[Collected data]
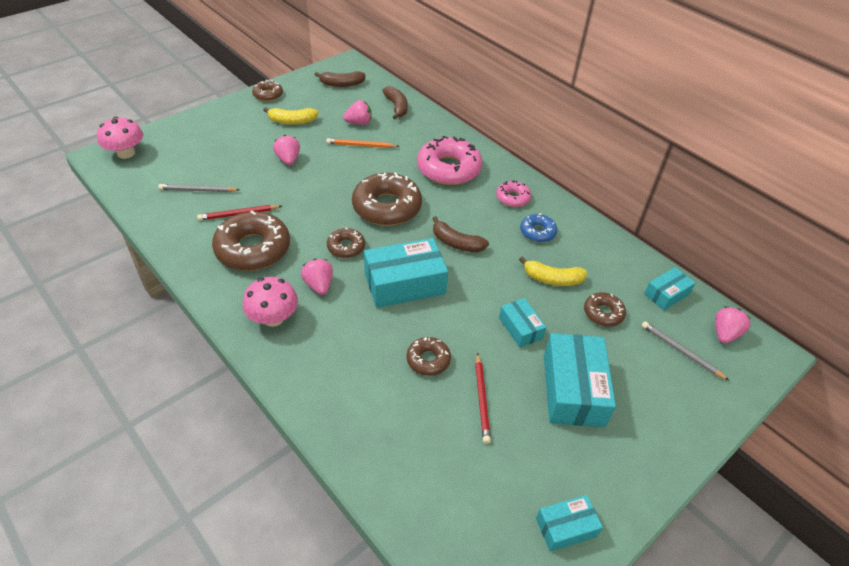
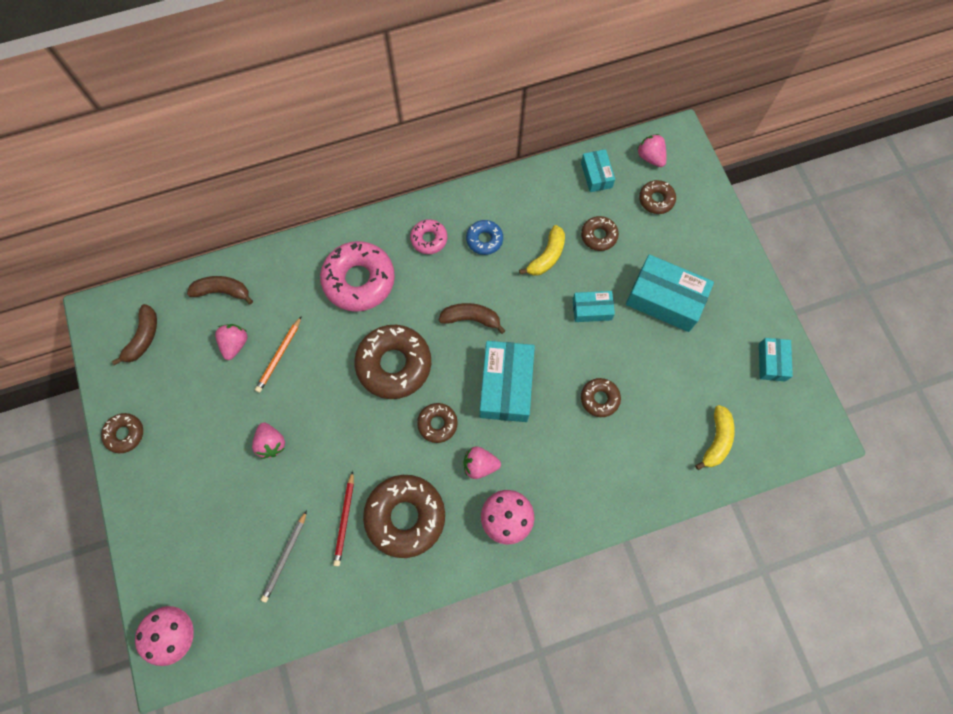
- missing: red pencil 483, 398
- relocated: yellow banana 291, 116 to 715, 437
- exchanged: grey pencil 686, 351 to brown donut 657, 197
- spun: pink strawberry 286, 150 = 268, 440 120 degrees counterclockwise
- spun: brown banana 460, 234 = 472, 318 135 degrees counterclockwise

What the task asks - List every line above that holds the word "pencil".

Task result -
- missing: red pencil 483, 398
- exchanged: grey pencil 686, 351 to brown donut 657, 197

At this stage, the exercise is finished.